*** Exercise input ***

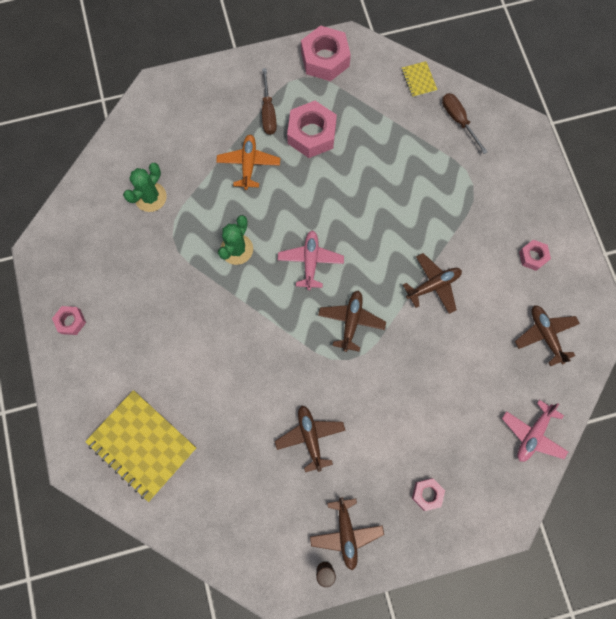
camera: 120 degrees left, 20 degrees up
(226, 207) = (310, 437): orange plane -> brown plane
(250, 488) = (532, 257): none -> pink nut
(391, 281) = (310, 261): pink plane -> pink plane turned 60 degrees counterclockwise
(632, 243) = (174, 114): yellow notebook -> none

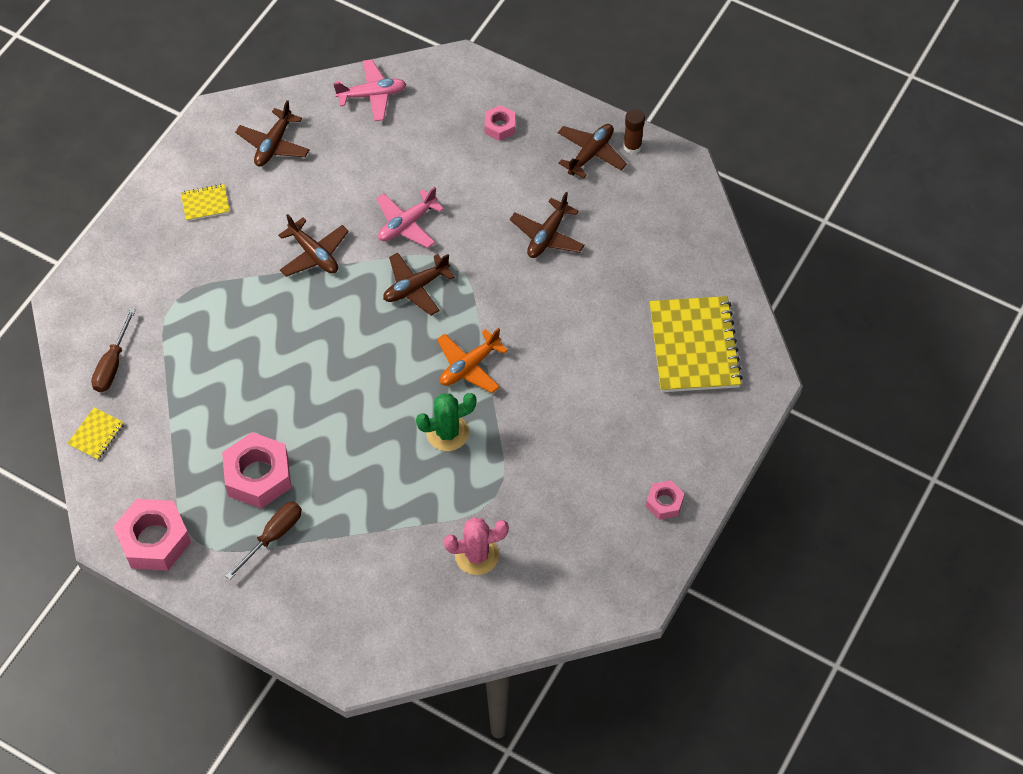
camera: 135 degrees left, 15 degrees down
(150, 197) = (477, 555): green cactus -> pink cactus
(248, 164) = (349, 502): orange plane -> orange plane (469, 366)
(310, 261) = (393, 364): pink plane -> pink plane (407, 224)
(433, 285) = (314, 254): brown plane -> brown plane turned 150 degrees counterclockwise
(532, 257) = (205, 203): pink nut -> yellow notebook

*** End of Exercise input ***

Your copy should hold only the lines above from the one containing "(226, 207) = (310, 437): orange" through the one containing "(150, 197) = (477, 555): green", exactly as written and free of pictures.

> Result
(226, 207) = (310, 437): orange plane -> brown plane
(250, 488) = (532, 257): none -> pink nut
(391, 281) = (310, 261): pink plane -> pink plane turned 60 degrees counterclockwise
(632, 243) = (174, 114): yellow notebook -> none

camera: 135 degrees left, 15 degrees down
(150, 197) = (477, 555): green cactus -> pink cactus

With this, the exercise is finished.